-- Material to process follows --
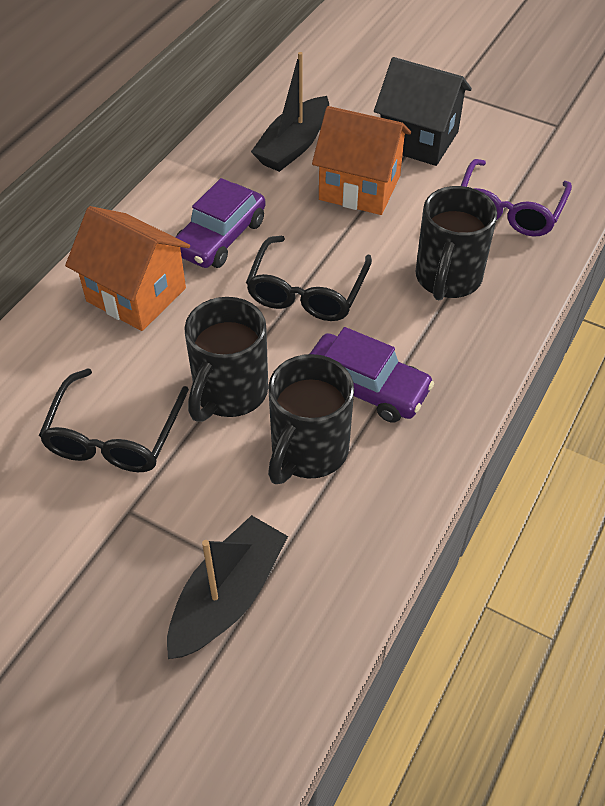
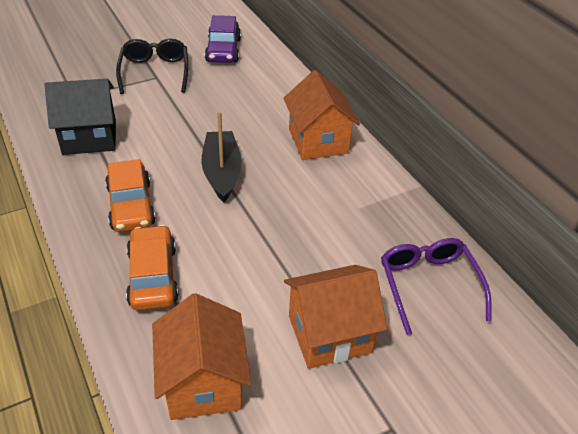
black boat: [167,515,288,659] [251,52,329,172] = 2 -> [201,111,242,202] = 1
black glasses: [39,368,189,472] [246,236,372,321] = 2 -> [116,38,188,94] = 1
black mug: [184,297,268,422] [268,354,354,484] [416,186,497,301] = 3 -> none = 0
orange car: none = 0 -> [105,159,156,232] [126,225,179,310] = 2
orange house: [65,206,190,331] [312,106,411,215] = 2 -> [152,293,251,420] [283,70,360,160] [284,265,387,369] = 3
purple car: [175,178,266,268] [310,327,434,423] = 2 -> [205,15,241,63] = 1

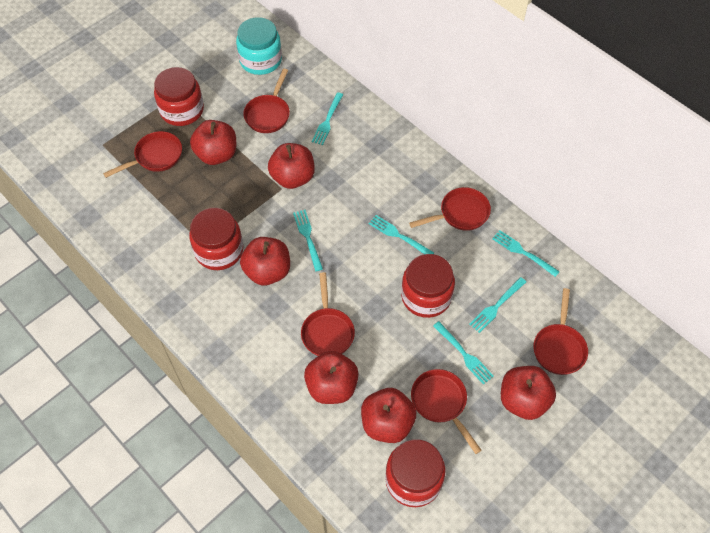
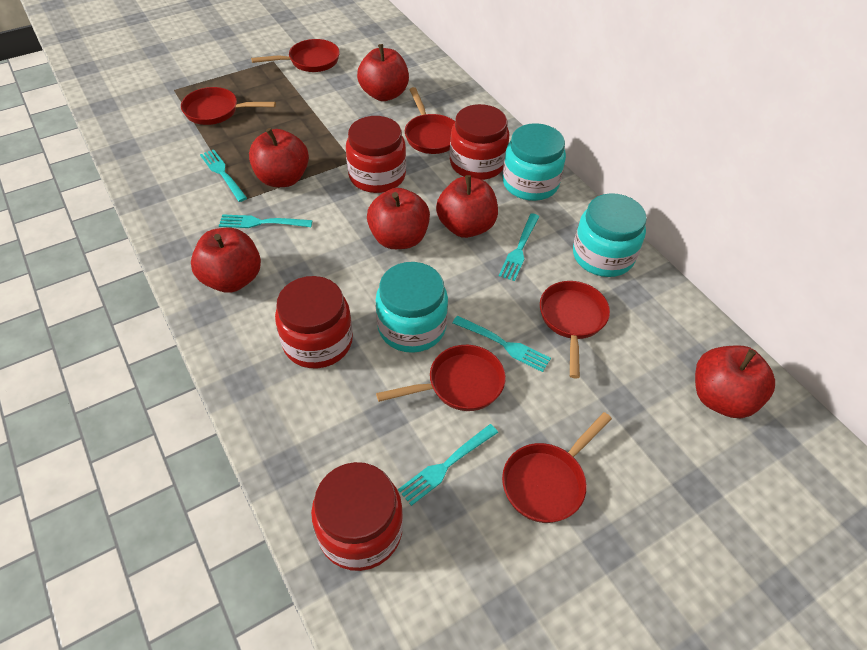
turquoise fork: [293,210,323,271] [312,92,343,145] [369,215,434,254] [433,321,494,385] [469,277,526,333] [492,230,560,277] = 6 -> [200,150,247,202] [219,214,312,228] [398,424,498,506] [452,316,551,372] [499,213,539,281] = 5
turquoise jar: [236,17,282,75] = 1 -> [376,262,448,353] [503,123,566,201] [573,193,647,277] = 3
-- Material to process concluded --
**Exercise description:**
Scan the records above and report every line with the string "orange".

**Response to the task:**
orange car: none = 0 -> [105,159,156,232] [126,225,179,310] = 2
orange house: [65,206,190,331] [312,106,411,215] = 2 -> [152,293,251,420] [283,70,360,160] [284,265,387,369] = 3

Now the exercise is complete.